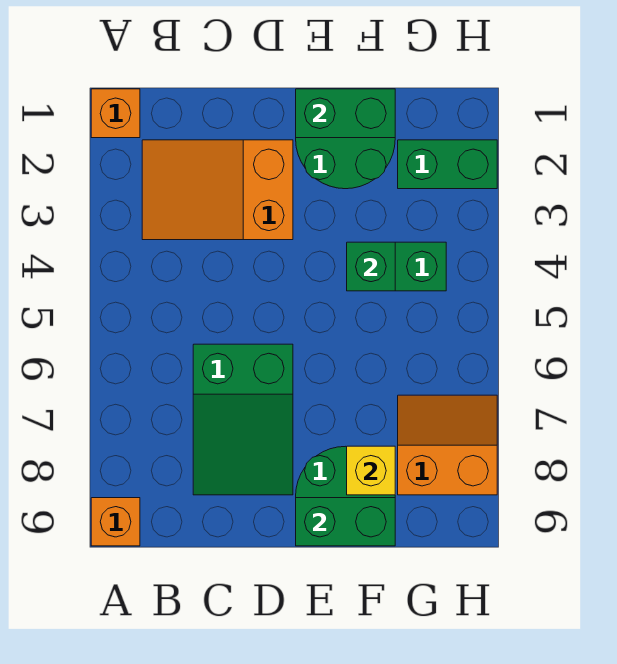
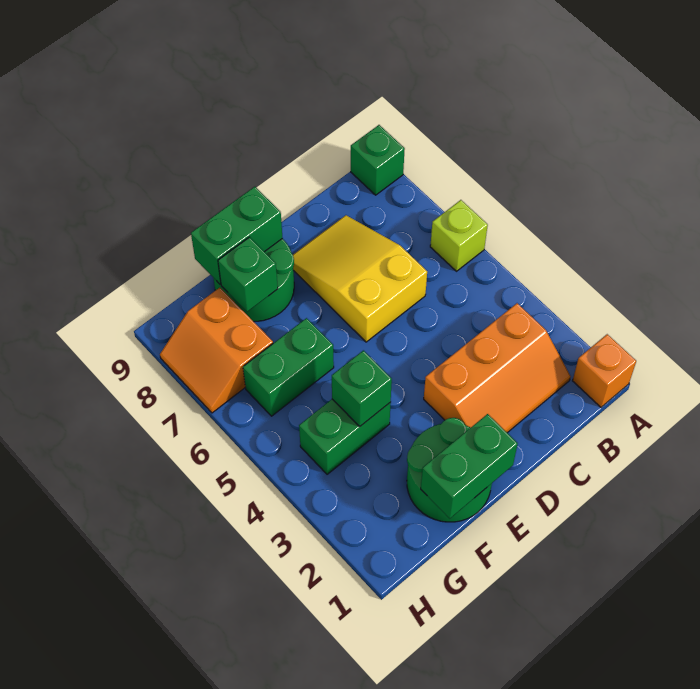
none -> lime brick A6 level 1
orange brick A9 level 1 -> green brick A9 level 1
orange slope B2:D3 level 1 top D -> orange slope B2:D3 level 1 top 3
green slope C6:D8 level 1 top 6 -> yellow slope C6:D8 level 1 top 6
yellow brick F8 level 2 -> green brick F8 level 2
green brick G2:H2 level 1 -> green brick F6:G6 level 1
orange slope G7:H8 level 1 top 8 -> orange slope G7:H8 level 1 top G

__________________________________________________

## The problem
Output exactly what runs from the line with "orange brick A9" to the final line above, both lines included, and nothing else.

## Solution to this problem
orange brick A9 level 1 -> green brick A9 level 1
orange slope B2:D3 level 1 top D -> orange slope B2:D3 level 1 top 3
green slope C6:D8 level 1 top 6 -> yellow slope C6:D8 level 1 top 6
yellow brick F8 level 2 -> green brick F8 level 2
green brick G2:H2 level 1 -> green brick F6:G6 level 1
orange slope G7:H8 level 1 top 8 -> orange slope G7:H8 level 1 top G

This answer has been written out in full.